__GOAL__
Copy each of the following rows verbatim, one per line, in the order shown.

__SUPPLIED RECORDS__
□ □ □

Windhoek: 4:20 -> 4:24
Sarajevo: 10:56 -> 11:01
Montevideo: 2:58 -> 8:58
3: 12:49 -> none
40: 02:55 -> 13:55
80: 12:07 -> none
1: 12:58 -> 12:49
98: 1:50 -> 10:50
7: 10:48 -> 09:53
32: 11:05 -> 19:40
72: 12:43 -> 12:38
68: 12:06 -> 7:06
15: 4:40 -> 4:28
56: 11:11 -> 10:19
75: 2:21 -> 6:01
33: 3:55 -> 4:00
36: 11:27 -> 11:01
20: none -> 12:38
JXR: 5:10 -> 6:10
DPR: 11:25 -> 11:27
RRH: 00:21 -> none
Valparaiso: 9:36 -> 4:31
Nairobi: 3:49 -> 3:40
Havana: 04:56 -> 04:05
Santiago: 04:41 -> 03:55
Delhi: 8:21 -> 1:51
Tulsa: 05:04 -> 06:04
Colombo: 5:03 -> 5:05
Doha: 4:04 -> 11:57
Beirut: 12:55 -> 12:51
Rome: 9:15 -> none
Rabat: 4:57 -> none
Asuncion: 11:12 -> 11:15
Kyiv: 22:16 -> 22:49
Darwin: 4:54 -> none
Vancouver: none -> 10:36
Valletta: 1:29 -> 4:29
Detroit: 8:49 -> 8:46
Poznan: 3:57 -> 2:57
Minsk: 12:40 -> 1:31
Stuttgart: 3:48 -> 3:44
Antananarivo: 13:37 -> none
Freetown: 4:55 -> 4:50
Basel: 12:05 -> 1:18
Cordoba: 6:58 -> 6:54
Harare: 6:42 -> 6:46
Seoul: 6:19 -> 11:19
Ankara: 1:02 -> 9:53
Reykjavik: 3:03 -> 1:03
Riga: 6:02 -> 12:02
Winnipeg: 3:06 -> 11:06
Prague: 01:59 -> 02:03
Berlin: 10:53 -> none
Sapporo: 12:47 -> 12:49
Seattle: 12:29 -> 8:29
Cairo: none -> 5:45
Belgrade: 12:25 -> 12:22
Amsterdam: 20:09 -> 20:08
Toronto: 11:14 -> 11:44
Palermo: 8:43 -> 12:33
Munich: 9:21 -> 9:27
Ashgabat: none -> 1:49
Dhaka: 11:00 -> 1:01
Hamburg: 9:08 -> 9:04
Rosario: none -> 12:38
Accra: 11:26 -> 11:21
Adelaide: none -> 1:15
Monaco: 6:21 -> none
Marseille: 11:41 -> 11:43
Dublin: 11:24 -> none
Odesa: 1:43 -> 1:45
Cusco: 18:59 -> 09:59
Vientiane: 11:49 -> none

□ □ □

__SOLUTION FOR THIS TASK__
Windhoek: 4:20 -> 4:24
Sarajevo: 10:56 -> 11:01
Montevideo: 2:58 -> 8:58
3: 12:49 -> none
40: 02:55 -> 13:55
80: 12:07 -> none
1: 12:58 -> 12:49
98: 1:50 -> 10:50
7: 10:48 -> 09:53
32: 11:05 -> 19:40
72: 12:43 -> 12:38
68: 12:06 -> 7:06
15: 4:40 -> 4:28
56: 11:11 -> 10:19
75: 2:21 -> 6:01
33: 3:55 -> 4:00
36: 11:27 -> 11:01
20: none -> 12:38
JXR: 5:10 -> 6:10
DPR: 11:25 -> 11:27
RRH: 00:21 -> none
Valparaiso: 9:36 -> 4:31
Nairobi: 3:49 -> 3:40
Havana: 04:56 -> 04:05
Santiago: 04:41 -> 03:55
Delhi: 8:21 -> 1:51
Tulsa: 05:04 -> 06:04
Colombo: 5:03 -> 5:05
Doha: 4:04 -> 11:57
Beirut: 12:55 -> 12:51
Rome: 9:15 -> none
Rabat: 4:57 -> none
Asuncion: 11:12 -> 11:15
Kyiv: 22:16 -> 22:49
Darwin: 4:54 -> none
Vancouver: none -> 10:36
Valletta: 1:29 -> 4:29
Detroit: 8:49 -> 8:46
Poznan: 3:57 -> 2:57
Minsk: 12:40 -> 1:31
Stuttgart: 3:48 -> 3:44
Antananarivo: 13:37 -> none
Freetown: 4:55 -> 4:50
Basel: 12:05 -> 1:18
Cordoba: 6:58 -> 6:54
Harare: 6:42 -> 6:46
Seoul: 6:19 -> 11:19
Ankara: 1:02 -> 9:53
Reykjavik: 3:03 -> 1:03
Riga: 6:02 -> 12:02
Winnipeg: 3:06 -> 11:06
Prague: 01:59 -> 02:03
Berlin: 10:53 -> none
Sapporo: 12:47 -> 12:49
Seattle: 12:29 -> 8:29
Cairo: none -> 5:45
Belgrade: 12:25 -> 12:22
Amsterdam: 20:09 -> 20:08
Toronto: 11:14 -> 11:44
Palermo: 8:43 -> 12:33
Munich: 9:21 -> 9:27
Ashgabat: none -> 1:49
Dhaka: 11:00 -> 1:01
Hamburg: 9:08 -> 9:04
Rosario: none -> 12:38
Accra: 11:26 -> 11:21
Adelaide: none -> 1:15
Monaco: 6:21 -> none
Marseille: 11:41 -> 11:43
Dublin: 11:24 -> none
Odesa: 1:43 -> 1:45
Cusco: 18:59 -> 09:59
Vientiane: 11:49 -> none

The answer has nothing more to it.